- _YOUR OBJECTIVE_
Would you repeat all of the records underneath, exactly as written?

Data extracted from a collection:
<<<<
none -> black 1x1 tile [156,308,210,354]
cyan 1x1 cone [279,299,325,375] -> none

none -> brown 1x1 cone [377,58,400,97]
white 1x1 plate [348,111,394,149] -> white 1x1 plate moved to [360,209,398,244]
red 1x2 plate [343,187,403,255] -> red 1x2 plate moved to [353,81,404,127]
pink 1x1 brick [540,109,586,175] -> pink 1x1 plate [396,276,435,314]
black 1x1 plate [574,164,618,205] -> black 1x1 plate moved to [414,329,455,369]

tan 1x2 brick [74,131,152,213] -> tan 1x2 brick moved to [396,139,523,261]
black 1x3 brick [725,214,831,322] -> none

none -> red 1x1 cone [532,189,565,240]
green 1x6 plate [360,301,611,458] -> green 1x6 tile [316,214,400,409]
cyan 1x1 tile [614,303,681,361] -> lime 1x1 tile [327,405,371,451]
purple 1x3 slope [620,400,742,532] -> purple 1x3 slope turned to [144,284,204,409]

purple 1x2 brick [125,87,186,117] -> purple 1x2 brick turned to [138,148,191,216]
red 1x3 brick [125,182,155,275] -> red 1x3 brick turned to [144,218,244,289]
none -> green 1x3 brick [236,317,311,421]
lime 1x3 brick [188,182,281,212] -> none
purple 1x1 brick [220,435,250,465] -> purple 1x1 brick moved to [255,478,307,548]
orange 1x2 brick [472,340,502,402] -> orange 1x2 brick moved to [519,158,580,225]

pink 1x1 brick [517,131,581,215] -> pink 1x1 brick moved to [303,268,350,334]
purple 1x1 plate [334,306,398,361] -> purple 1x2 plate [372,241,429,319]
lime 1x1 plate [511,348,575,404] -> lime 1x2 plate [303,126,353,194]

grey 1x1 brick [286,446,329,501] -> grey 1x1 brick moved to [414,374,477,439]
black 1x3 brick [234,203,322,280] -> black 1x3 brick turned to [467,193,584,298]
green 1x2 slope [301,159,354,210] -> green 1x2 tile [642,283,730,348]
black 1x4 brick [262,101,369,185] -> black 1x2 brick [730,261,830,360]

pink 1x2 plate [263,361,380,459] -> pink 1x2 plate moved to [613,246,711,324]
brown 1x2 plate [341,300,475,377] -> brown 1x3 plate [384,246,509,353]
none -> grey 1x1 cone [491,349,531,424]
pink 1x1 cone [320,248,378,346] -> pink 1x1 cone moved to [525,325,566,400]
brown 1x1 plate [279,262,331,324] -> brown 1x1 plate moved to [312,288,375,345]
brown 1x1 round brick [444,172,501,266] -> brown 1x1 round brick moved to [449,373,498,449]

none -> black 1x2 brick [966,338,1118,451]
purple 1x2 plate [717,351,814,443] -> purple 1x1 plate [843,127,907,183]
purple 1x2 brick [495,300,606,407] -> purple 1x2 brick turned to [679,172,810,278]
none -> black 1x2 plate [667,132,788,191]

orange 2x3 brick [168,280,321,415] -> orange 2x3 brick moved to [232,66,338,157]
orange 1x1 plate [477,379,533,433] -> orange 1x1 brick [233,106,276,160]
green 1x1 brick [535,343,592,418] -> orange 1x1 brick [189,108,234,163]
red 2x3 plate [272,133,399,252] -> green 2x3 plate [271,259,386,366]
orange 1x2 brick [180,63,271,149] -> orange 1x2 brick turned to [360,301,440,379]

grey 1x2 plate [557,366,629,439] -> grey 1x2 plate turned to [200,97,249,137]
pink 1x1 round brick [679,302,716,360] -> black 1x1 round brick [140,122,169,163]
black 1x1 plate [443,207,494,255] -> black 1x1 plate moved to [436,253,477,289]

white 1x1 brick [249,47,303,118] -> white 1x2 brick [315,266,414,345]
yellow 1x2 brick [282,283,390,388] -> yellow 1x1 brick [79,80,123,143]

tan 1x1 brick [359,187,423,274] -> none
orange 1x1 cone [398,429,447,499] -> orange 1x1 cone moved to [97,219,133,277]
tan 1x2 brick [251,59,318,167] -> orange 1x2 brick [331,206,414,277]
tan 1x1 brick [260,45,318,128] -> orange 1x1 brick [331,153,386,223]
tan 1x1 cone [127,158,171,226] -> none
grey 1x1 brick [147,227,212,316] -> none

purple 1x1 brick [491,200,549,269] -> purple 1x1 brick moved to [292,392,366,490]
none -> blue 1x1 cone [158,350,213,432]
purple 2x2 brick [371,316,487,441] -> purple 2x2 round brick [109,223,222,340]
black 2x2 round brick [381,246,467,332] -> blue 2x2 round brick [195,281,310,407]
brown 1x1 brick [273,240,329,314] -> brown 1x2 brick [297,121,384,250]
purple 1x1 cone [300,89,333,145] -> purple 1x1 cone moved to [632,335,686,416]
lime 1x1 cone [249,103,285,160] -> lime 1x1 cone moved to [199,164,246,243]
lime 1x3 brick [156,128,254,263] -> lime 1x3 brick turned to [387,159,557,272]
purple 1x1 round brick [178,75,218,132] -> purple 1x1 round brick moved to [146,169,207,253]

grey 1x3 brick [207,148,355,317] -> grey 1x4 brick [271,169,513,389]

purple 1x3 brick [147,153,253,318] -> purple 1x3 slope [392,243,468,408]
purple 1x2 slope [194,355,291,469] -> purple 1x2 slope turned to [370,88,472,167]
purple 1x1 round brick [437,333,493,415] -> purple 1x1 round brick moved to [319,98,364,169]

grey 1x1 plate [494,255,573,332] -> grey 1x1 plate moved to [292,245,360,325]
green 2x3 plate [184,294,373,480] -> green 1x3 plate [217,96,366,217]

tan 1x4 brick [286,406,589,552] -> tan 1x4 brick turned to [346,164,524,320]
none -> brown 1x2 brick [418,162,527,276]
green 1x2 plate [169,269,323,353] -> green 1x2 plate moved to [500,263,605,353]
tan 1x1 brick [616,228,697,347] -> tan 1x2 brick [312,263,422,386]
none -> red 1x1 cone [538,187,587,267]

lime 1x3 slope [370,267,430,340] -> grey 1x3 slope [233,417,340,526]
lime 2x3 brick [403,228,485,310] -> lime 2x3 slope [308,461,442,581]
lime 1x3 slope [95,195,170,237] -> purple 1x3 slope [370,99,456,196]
>>>>
- _SOLUTION TO THIS EXERCISE_
none -> black 1x1 tile [156,308,210,354]
cyan 1x1 cone [279,299,325,375] -> none

none -> brown 1x1 cone [377,58,400,97]
white 1x1 plate [348,111,394,149] -> white 1x1 plate moved to [360,209,398,244]
red 1x2 plate [343,187,403,255] -> red 1x2 plate moved to [353,81,404,127]
pink 1x1 brick [540,109,586,175] -> pink 1x1 plate [396,276,435,314]
black 1x1 plate [574,164,618,205] -> black 1x1 plate moved to [414,329,455,369]

tan 1x2 brick [74,131,152,213] -> tan 1x2 brick moved to [396,139,523,261]
black 1x3 brick [725,214,831,322] -> none

none -> red 1x1 cone [532,189,565,240]
green 1x6 plate [360,301,611,458] -> green 1x6 tile [316,214,400,409]
cyan 1x1 tile [614,303,681,361] -> lime 1x1 tile [327,405,371,451]
purple 1x3 slope [620,400,742,532] -> purple 1x3 slope turned to [144,284,204,409]

purple 1x2 brick [125,87,186,117] -> purple 1x2 brick turned to [138,148,191,216]
red 1x3 brick [125,182,155,275] -> red 1x3 brick turned to [144,218,244,289]
none -> green 1x3 brick [236,317,311,421]
lime 1x3 brick [188,182,281,212] -> none
purple 1x1 brick [220,435,250,465] -> purple 1x1 brick moved to [255,478,307,548]
orange 1x2 brick [472,340,502,402] -> orange 1x2 brick moved to [519,158,580,225]

pink 1x1 brick [517,131,581,215] -> pink 1x1 brick moved to [303,268,350,334]
purple 1x1 plate [334,306,398,361] -> purple 1x2 plate [372,241,429,319]
lime 1x1 plate [511,348,575,404] -> lime 1x2 plate [303,126,353,194]

grey 1x1 brick [286,446,329,501] -> grey 1x1 brick moved to [414,374,477,439]
black 1x3 brick [234,203,322,280] -> black 1x3 brick turned to [467,193,584,298]
green 1x2 slope [301,159,354,210] -> green 1x2 tile [642,283,730,348]
black 1x4 brick [262,101,369,185] -> black 1x2 brick [730,261,830,360]

pink 1x2 plate [263,361,380,459] -> pink 1x2 plate moved to [613,246,711,324]
brown 1x2 plate [341,300,475,377] -> brown 1x3 plate [384,246,509,353]
none -> grey 1x1 cone [491,349,531,424]
pink 1x1 cone [320,248,378,346] -> pink 1x1 cone moved to [525,325,566,400]
brown 1x1 plate [279,262,331,324] -> brown 1x1 plate moved to [312,288,375,345]
brown 1x1 round brick [444,172,501,266] -> brown 1x1 round brick moved to [449,373,498,449]

none -> black 1x2 brick [966,338,1118,451]
purple 1x2 plate [717,351,814,443] -> purple 1x1 plate [843,127,907,183]
purple 1x2 brick [495,300,606,407] -> purple 1x2 brick turned to [679,172,810,278]
none -> black 1x2 plate [667,132,788,191]

orange 2x3 brick [168,280,321,415] -> orange 2x3 brick moved to [232,66,338,157]
orange 1x1 plate [477,379,533,433] -> orange 1x1 brick [233,106,276,160]
green 1x1 brick [535,343,592,418] -> orange 1x1 brick [189,108,234,163]
red 2x3 plate [272,133,399,252] -> green 2x3 plate [271,259,386,366]
orange 1x2 brick [180,63,271,149] -> orange 1x2 brick turned to [360,301,440,379]

grey 1x2 plate [557,366,629,439] -> grey 1x2 plate turned to [200,97,249,137]
pink 1x1 round brick [679,302,716,360] -> black 1x1 round brick [140,122,169,163]
black 1x1 plate [443,207,494,255] -> black 1x1 plate moved to [436,253,477,289]

white 1x1 brick [249,47,303,118] -> white 1x2 brick [315,266,414,345]
yellow 1x2 brick [282,283,390,388] -> yellow 1x1 brick [79,80,123,143]

tan 1x1 brick [359,187,423,274] -> none
orange 1x1 cone [398,429,447,499] -> orange 1x1 cone moved to [97,219,133,277]
tan 1x2 brick [251,59,318,167] -> orange 1x2 brick [331,206,414,277]
tan 1x1 brick [260,45,318,128] -> orange 1x1 brick [331,153,386,223]
tan 1x1 cone [127,158,171,226] -> none
grey 1x1 brick [147,227,212,316] -> none

purple 1x1 brick [491,200,549,269] -> purple 1x1 brick moved to [292,392,366,490]
none -> blue 1x1 cone [158,350,213,432]
purple 2x2 brick [371,316,487,441] -> purple 2x2 round brick [109,223,222,340]
black 2x2 round brick [381,246,467,332] -> blue 2x2 round brick [195,281,310,407]
brown 1x1 brick [273,240,329,314] -> brown 1x2 brick [297,121,384,250]
purple 1x1 cone [300,89,333,145] -> purple 1x1 cone moved to [632,335,686,416]
lime 1x1 cone [249,103,285,160] -> lime 1x1 cone moved to [199,164,246,243]
lime 1x3 brick [156,128,254,263] -> lime 1x3 brick turned to [387,159,557,272]
purple 1x1 round brick [178,75,218,132] -> purple 1x1 round brick moved to [146,169,207,253]

grey 1x3 brick [207,148,355,317] -> grey 1x4 brick [271,169,513,389]

purple 1x3 brick [147,153,253,318] -> purple 1x3 slope [392,243,468,408]
purple 1x2 slope [194,355,291,469] -> purple 1x2 slope turned to [370,88,472,167]
purple 1x1 round brick [437,333,493,415] -> purple 1x1 round brick moved to [319,98,364,169]

grey 1x1 plate [494,255,573,332] -> grey 1x1 plate moved to [292,245,360,325]
green 2x3 plate [184,294,373,480] -> green 1x3 plate [217,96,366,217]

tan 1x4 brick [286,406,589,552] -> tan 1x4 brick turned to [346,164,524,320]
none -> brown 1x2 brick [418,162,527,276]
green 1x2 plate [169,269,323,353] -> green 1x2 plate moved to [500,263,605,353]
tan 1x1 brick [616,228,697,347] -> tan 1x2 brick [312,263,422,386]
none -> red 1x1 cone [538,187,587,267]

lime 1x3 slope [370,267,430,340] -> grey 1x3 slope [233,417,340,526]
lime 2x3 brick [403,228,485,310] -> lime 2x3 slope [308,461,442,581]
lime 1x3 slope [95,195,170,237] -> purple 1x3 slope [370,99,456,196]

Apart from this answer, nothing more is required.